Exercise requirements :: When you return the lines below, go from the first through the line with "moved: notebook/red [292,216,381,288]", keep them exact, and leave out every picture.

Entries taken from a collection:
————

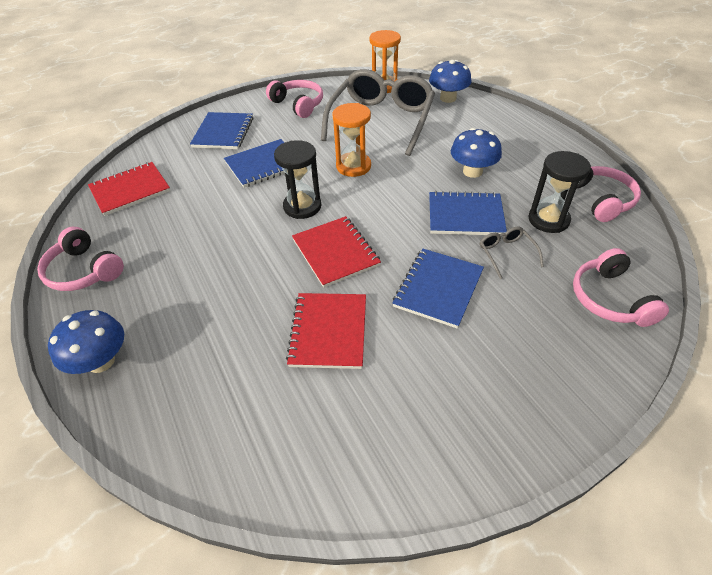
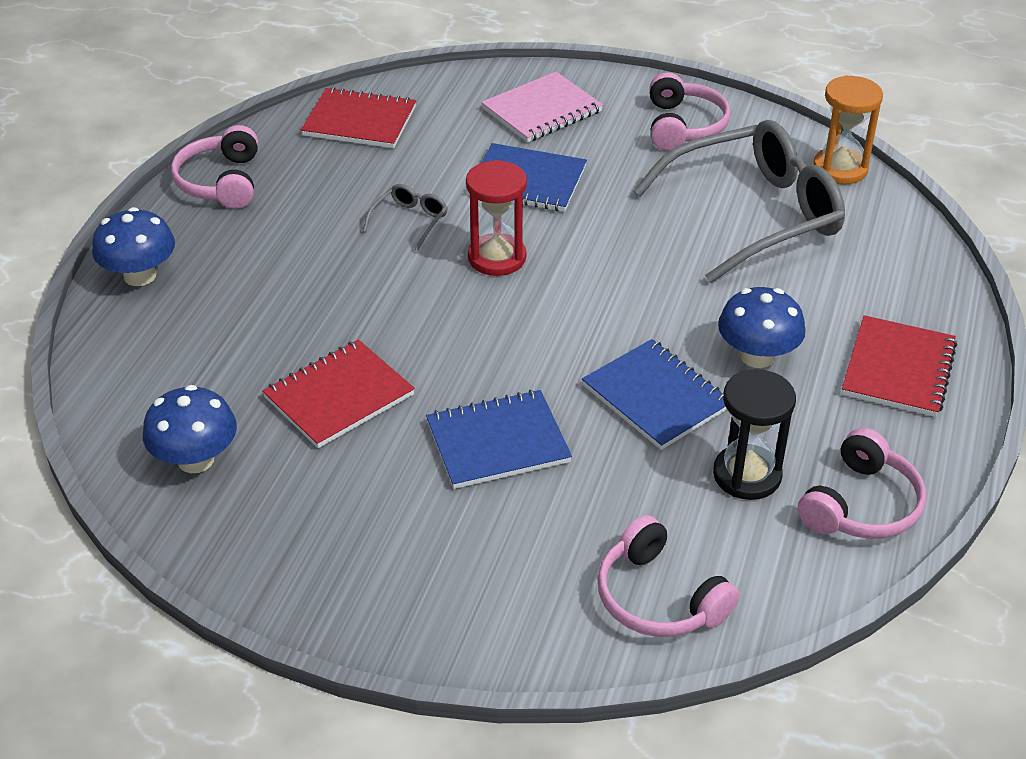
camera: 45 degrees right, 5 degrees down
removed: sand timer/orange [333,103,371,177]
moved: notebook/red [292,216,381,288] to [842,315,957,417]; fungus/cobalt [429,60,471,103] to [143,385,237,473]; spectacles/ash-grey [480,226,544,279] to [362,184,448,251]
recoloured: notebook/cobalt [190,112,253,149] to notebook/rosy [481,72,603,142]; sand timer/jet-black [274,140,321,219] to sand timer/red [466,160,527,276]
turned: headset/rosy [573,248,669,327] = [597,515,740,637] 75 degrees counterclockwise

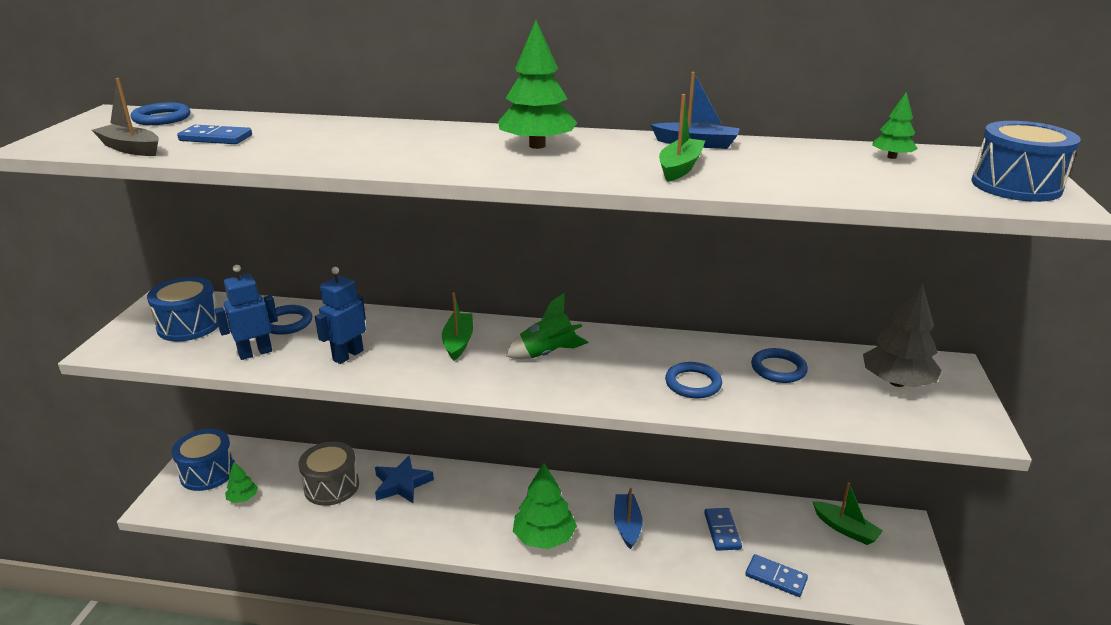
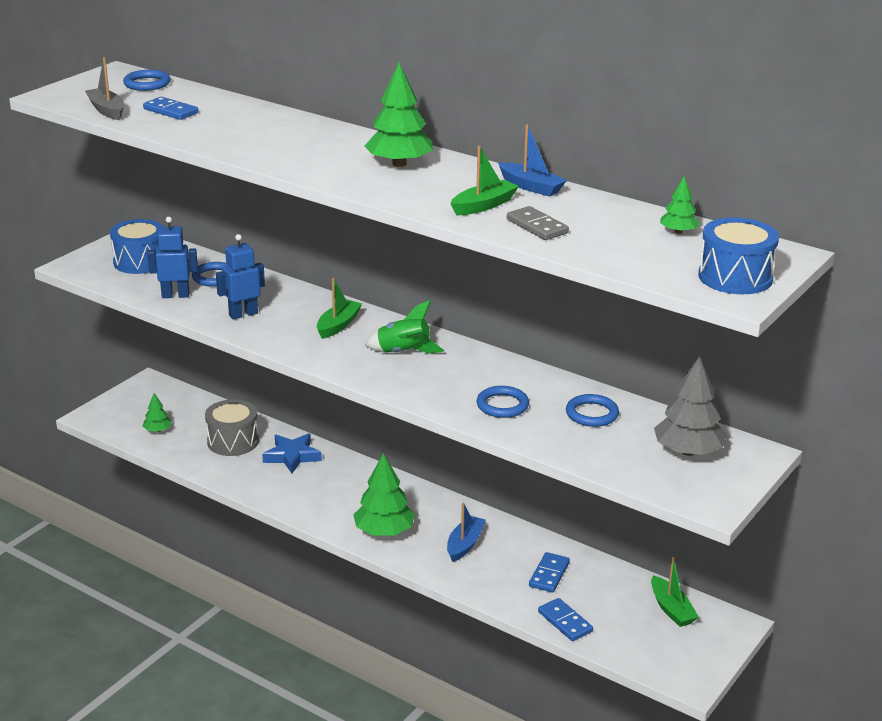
camera: 25 degrees right, 0 degrees up
removed: snare drum/cobalt [172,429,235,491]
added: domino piece/ash-grey [507,206,569,240]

————

Output for this task ::
camera: 45 degrees right, 5 degrees down
removed: sand timer/orange [333,103,371,177]
moved: notebook/red [292,216,381,288] to [842,315,957,417]; fungus/cobalt [429,60,471,103] to [143,385,237,473]; spectacles/ash-grey [480,226,544,279] to [362,184,448,251]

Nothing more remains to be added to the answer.